[[ RECORDS FOR THIS TASK, beginning ]]

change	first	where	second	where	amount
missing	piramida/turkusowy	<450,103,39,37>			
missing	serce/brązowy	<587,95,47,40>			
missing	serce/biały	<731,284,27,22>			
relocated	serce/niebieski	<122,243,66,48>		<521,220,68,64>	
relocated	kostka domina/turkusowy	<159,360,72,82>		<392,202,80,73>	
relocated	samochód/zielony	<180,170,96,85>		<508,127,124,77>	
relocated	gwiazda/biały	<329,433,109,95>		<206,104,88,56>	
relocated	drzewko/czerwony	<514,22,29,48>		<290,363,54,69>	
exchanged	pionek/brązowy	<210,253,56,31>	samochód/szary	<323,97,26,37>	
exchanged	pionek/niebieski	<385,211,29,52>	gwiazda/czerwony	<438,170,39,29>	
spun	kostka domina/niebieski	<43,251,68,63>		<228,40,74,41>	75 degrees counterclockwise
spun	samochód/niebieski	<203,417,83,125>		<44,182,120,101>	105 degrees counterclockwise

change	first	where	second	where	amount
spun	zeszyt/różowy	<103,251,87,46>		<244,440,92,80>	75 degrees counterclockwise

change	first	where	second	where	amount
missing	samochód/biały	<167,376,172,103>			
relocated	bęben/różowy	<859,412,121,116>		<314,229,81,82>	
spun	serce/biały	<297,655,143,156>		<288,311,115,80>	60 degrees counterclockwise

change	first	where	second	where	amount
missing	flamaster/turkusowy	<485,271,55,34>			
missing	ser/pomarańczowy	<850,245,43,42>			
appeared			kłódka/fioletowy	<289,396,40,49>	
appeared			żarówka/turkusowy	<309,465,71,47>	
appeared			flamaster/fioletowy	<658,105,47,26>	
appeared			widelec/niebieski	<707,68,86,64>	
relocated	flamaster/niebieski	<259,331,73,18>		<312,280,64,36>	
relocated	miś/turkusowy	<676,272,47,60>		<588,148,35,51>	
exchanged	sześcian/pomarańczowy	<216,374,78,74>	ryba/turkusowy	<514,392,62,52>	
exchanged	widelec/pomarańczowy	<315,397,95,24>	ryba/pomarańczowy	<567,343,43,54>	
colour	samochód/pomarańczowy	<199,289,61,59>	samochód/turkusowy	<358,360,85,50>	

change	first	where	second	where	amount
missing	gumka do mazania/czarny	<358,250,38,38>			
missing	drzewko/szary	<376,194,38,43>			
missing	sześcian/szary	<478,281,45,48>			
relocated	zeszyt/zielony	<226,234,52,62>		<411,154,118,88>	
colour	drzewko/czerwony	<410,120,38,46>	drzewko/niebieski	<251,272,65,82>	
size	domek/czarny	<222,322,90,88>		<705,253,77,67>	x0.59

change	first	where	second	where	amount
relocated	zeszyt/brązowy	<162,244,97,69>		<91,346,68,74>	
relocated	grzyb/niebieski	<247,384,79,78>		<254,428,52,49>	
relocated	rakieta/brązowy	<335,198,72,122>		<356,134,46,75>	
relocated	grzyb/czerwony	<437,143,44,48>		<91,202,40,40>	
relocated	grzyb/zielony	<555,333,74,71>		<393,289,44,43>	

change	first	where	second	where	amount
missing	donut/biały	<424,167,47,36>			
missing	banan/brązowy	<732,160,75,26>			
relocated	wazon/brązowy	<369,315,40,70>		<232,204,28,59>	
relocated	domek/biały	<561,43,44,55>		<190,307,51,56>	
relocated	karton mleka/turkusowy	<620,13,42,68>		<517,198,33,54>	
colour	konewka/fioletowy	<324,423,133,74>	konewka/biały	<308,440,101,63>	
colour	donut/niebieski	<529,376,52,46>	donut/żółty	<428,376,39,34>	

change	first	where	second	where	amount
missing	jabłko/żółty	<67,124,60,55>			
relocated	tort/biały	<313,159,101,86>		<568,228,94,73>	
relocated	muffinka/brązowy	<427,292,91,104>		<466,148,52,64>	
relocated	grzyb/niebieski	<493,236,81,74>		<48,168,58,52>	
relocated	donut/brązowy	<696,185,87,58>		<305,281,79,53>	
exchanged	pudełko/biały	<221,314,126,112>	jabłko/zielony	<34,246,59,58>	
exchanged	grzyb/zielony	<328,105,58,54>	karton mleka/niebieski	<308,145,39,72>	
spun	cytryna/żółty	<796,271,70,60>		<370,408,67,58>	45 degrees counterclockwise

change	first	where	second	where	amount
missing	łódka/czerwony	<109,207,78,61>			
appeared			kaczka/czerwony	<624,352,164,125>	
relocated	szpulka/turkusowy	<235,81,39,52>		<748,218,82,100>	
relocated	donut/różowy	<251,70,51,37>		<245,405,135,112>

[[ RECORDS FOR THIS TASK, end ]]

For the material, work out how many lines hold the string "domina". Your reply must be the number alone.

2